RECORDS SUPPLIED:
----------
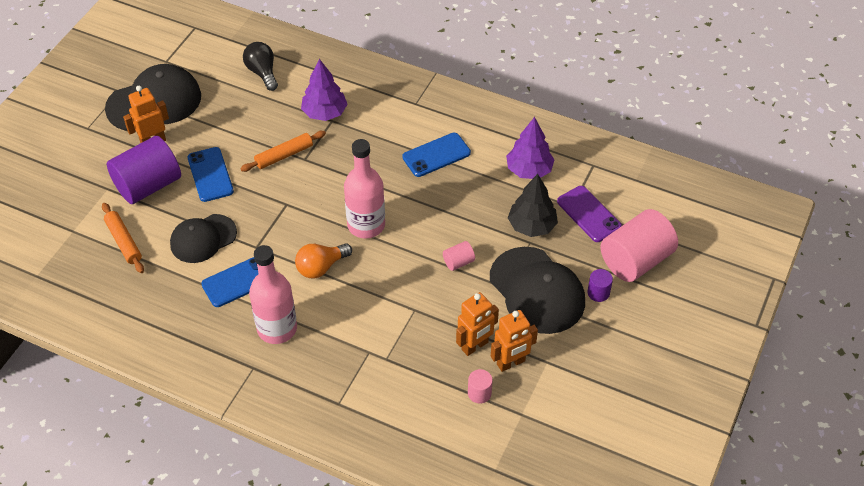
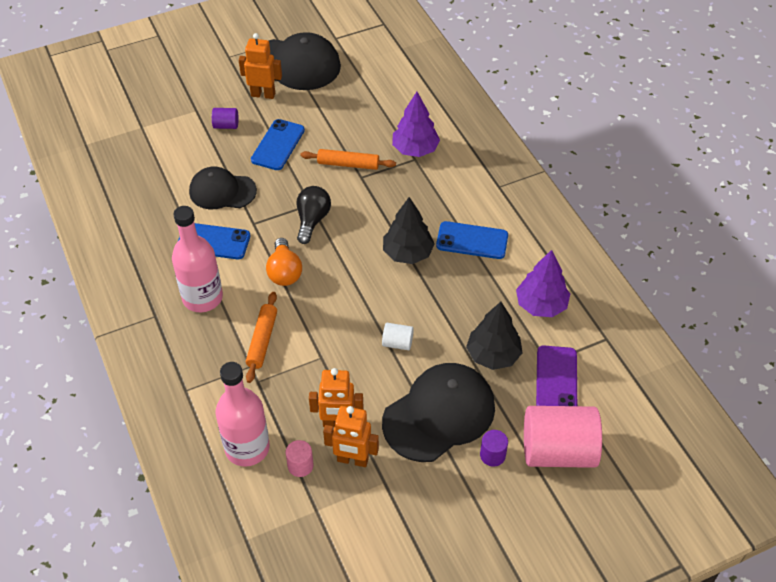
camera: 40 degrees right, 0 degrees up
(124, 241) = (166, 157): orange rolling pin -> orange rolling pin (262, 340)
(148, 185) = (226, 125): purple cylinder -> purple cylinder, size x0.43
(262, 72) = (399, 88): black light bulb -> black light bulb (312, 220)
(321, 267) = (284, 272): orange light bulb -> orange light bulb turned 105 degrees counterclockwise
(366, 225) = (354, 261): pink bottle -> pink bottle (247, 448)
(399, 193) = (407, 253): none -> black tree
(458, 262) = (397, 343): pink cylinder -> white cylinder
(537, 291) = (439, 414): black cap -> black cap turned 135 degrees counterclockwise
----------
WHAT THIS TASK INVOLVES: Leave the pictures out and repeat exactly the lines from the beginning of the records to the line bearing "(262, 72) = (399, 88): black", both ends counted.

SOLUTION BELOW:
camera: 40 degrees right, 0 degrees up
(124, 241) = (166, 157): orange rolling pin -> orange rolling pin (262, 340)
(148, 185) = (226, 125): purple cylinder -> purple cylinder, size x0.43
(262, 72) = (399, 88): black light bulb -> black light bulb (312, 220)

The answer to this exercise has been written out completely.